● **Work task**
Please quote exactly the lines below from the line containing "CN2 pin 2: T5 -> W17" to the line containing "U18: OR CD4071", both lines included, and nothing else.

● **Source material**
..........

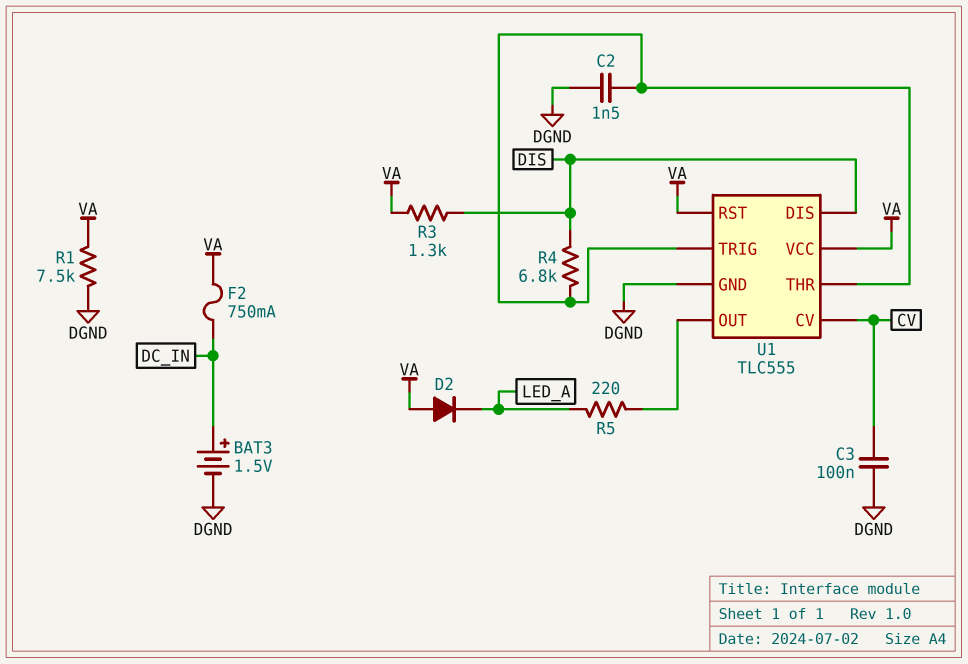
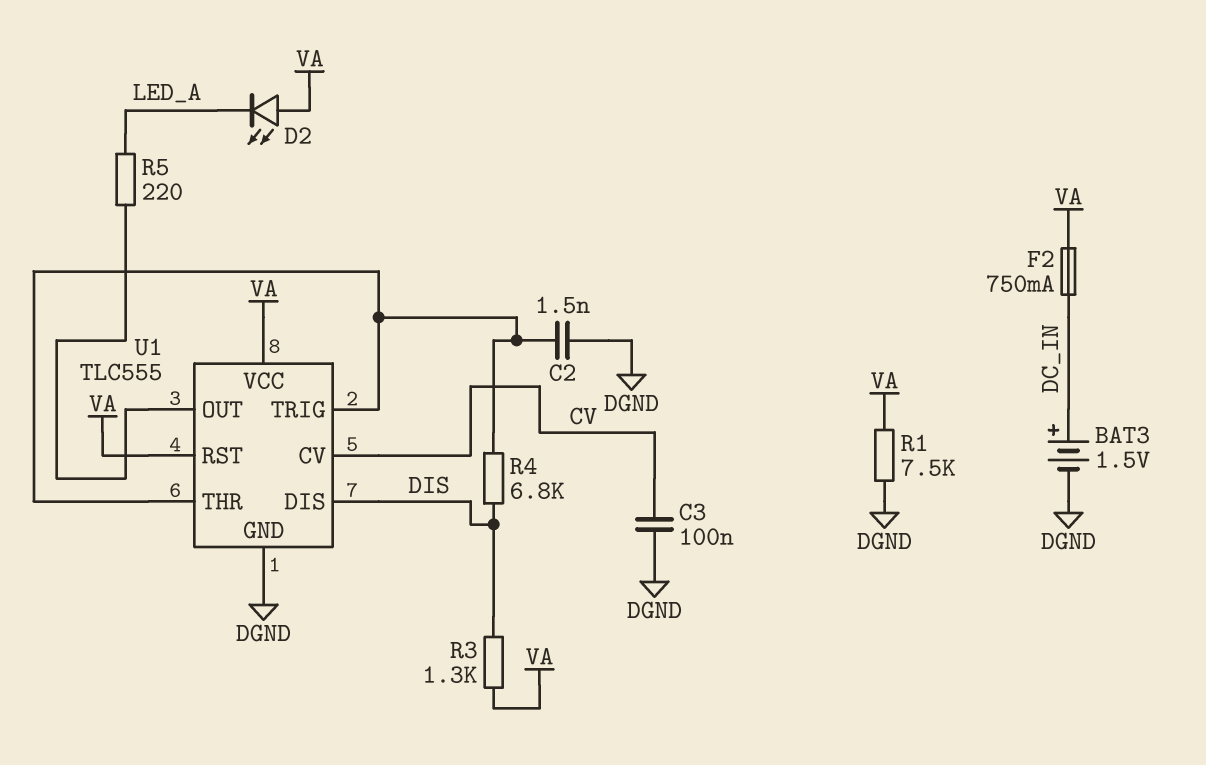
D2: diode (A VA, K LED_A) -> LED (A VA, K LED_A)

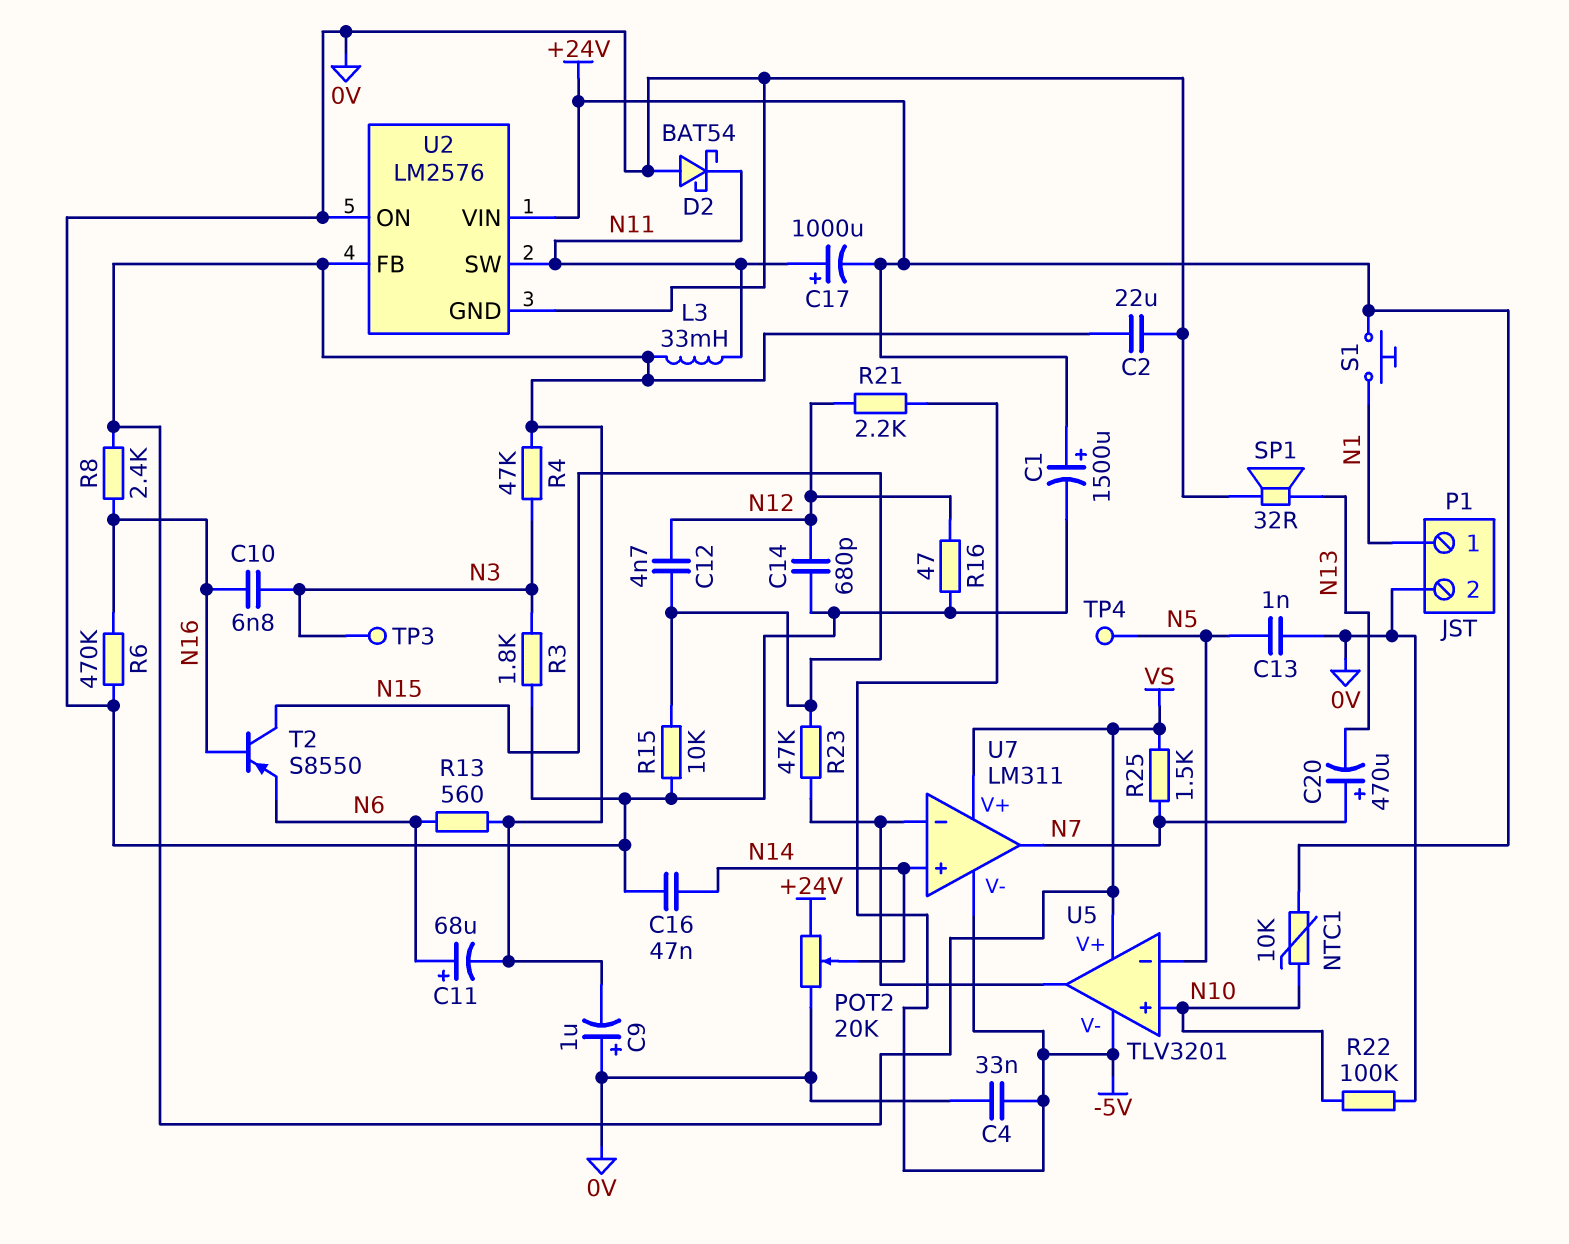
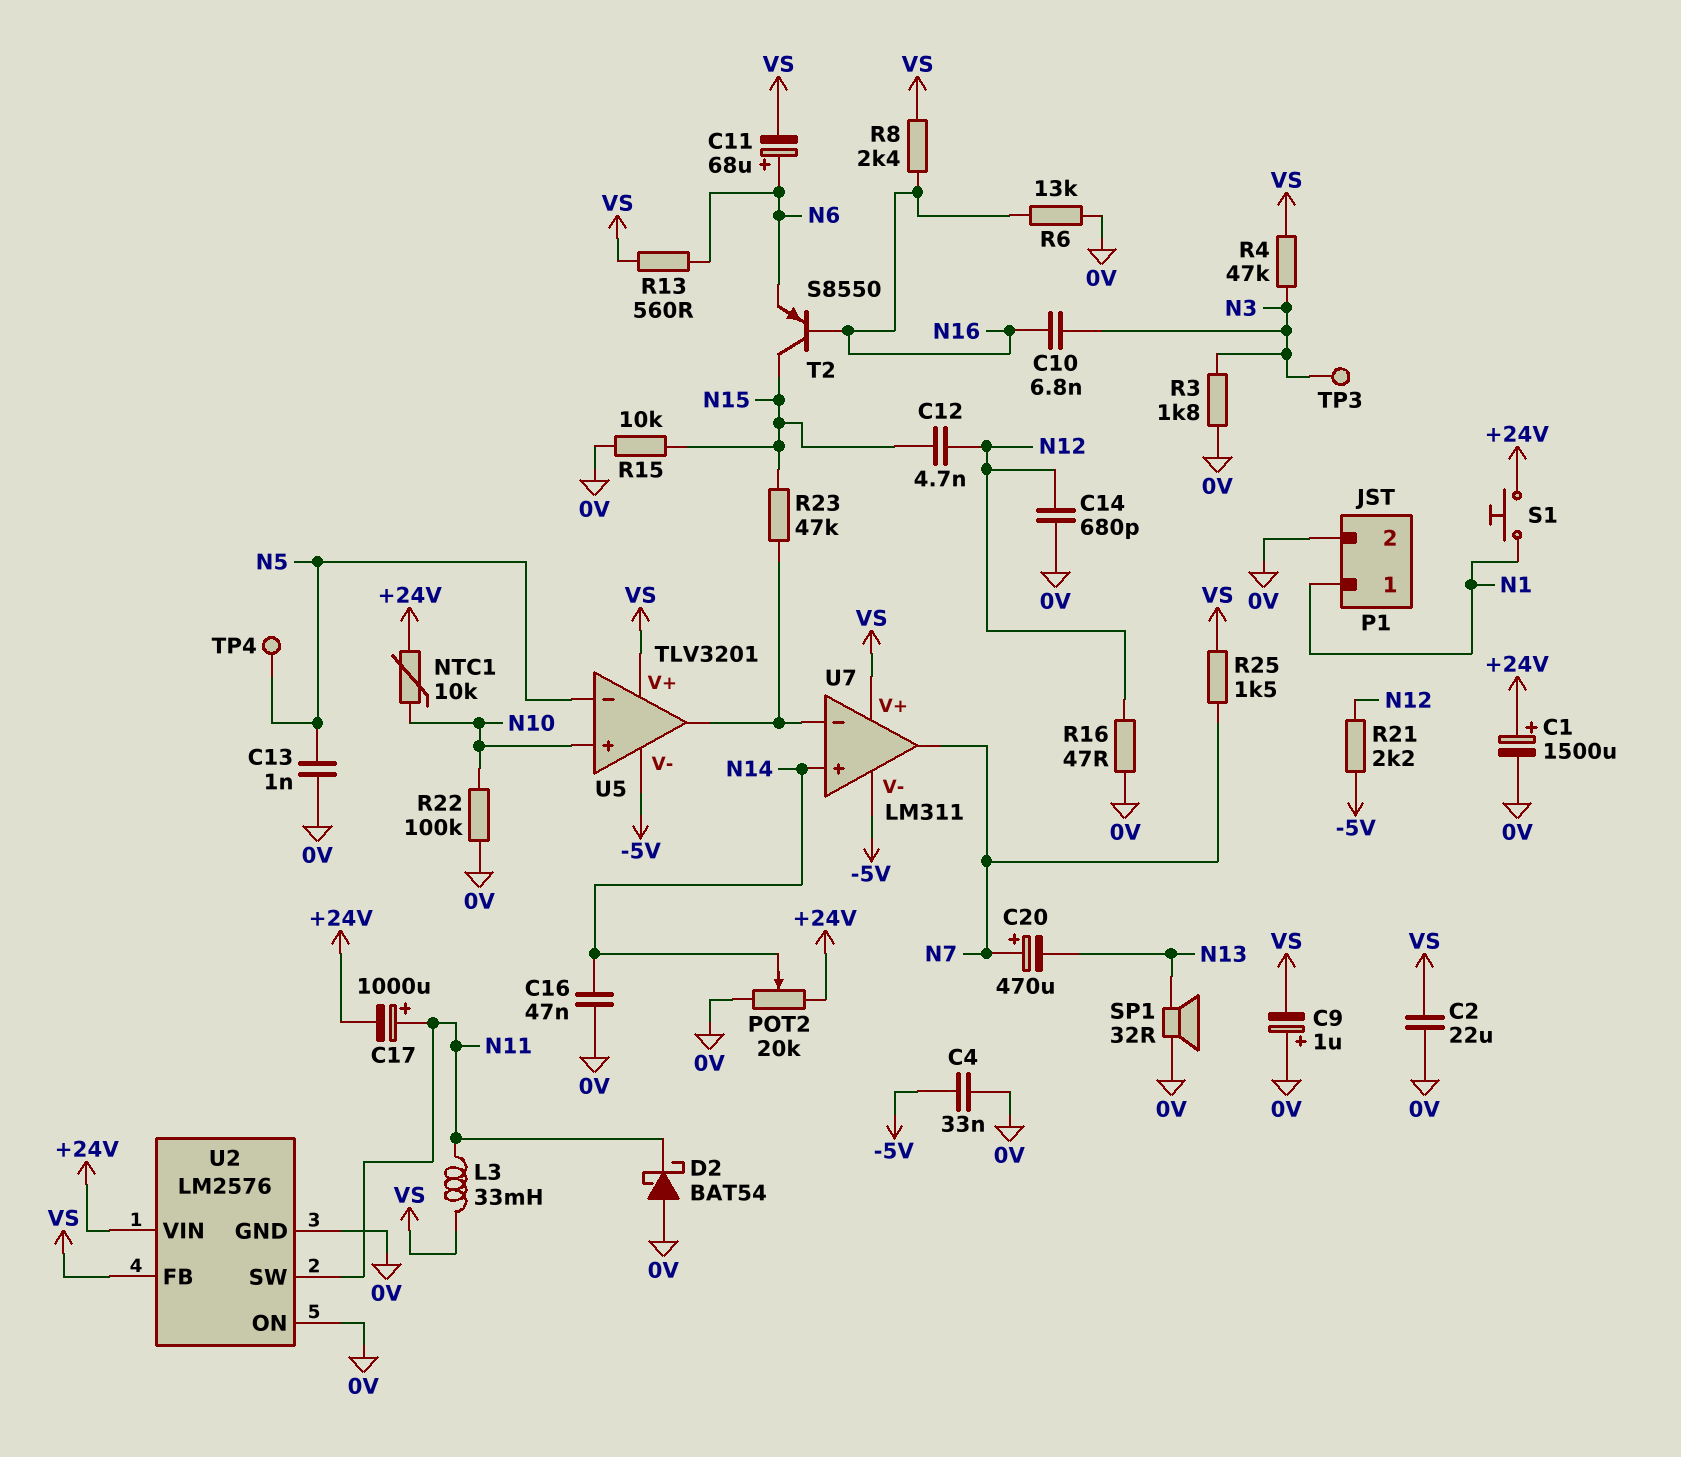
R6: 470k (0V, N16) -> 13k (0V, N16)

..........

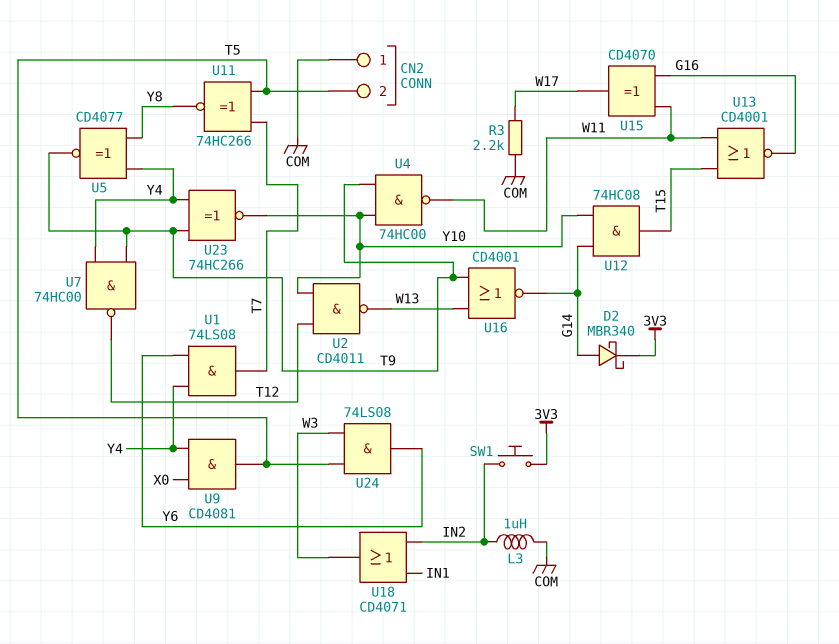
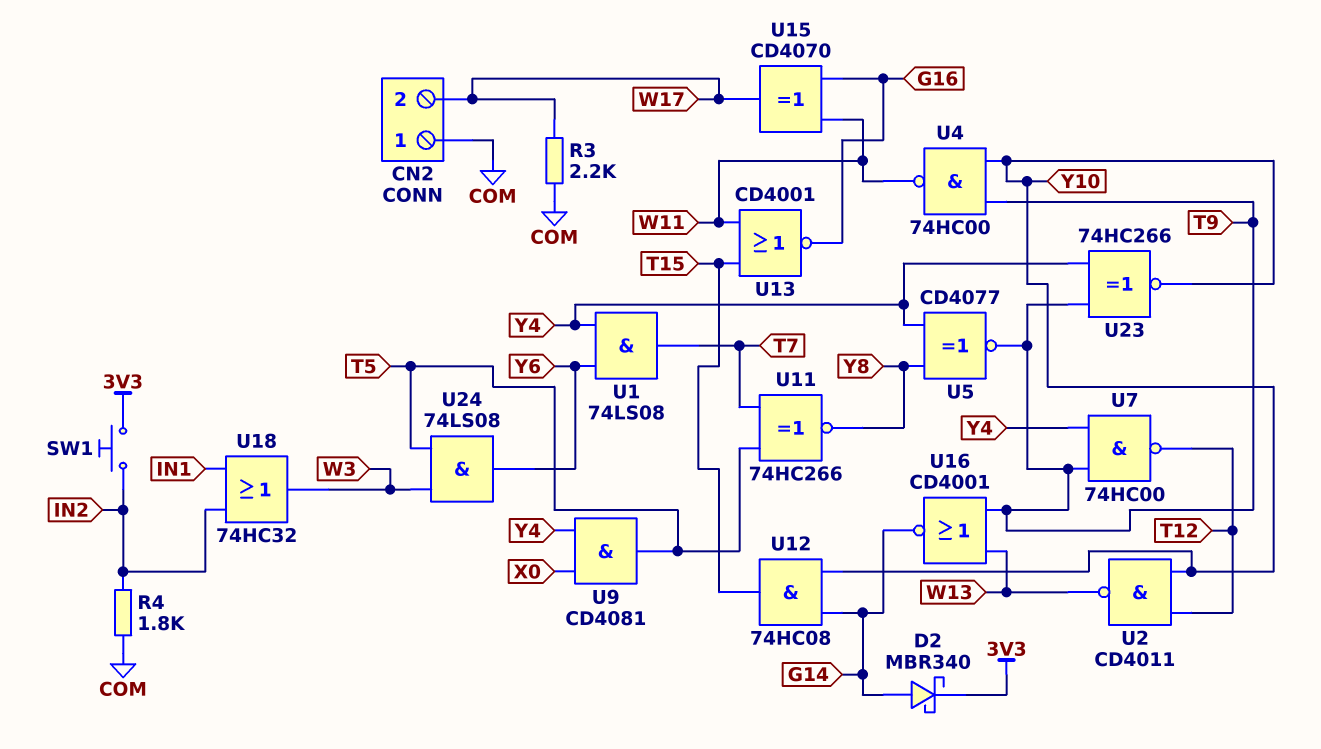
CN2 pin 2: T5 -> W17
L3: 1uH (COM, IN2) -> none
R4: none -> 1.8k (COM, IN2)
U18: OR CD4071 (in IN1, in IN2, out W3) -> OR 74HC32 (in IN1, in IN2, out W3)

..........

● **Completed task**
CN2 pin 2: T5 -> W17
L3: 1uH (COM, IN2) -> none
R4: none -> 1.8k (COM, IN2)
U18: OR CD4071 (in IN1, in IN2, out W3) -> OR 74HC32 (in IN1, in IN2, out W3)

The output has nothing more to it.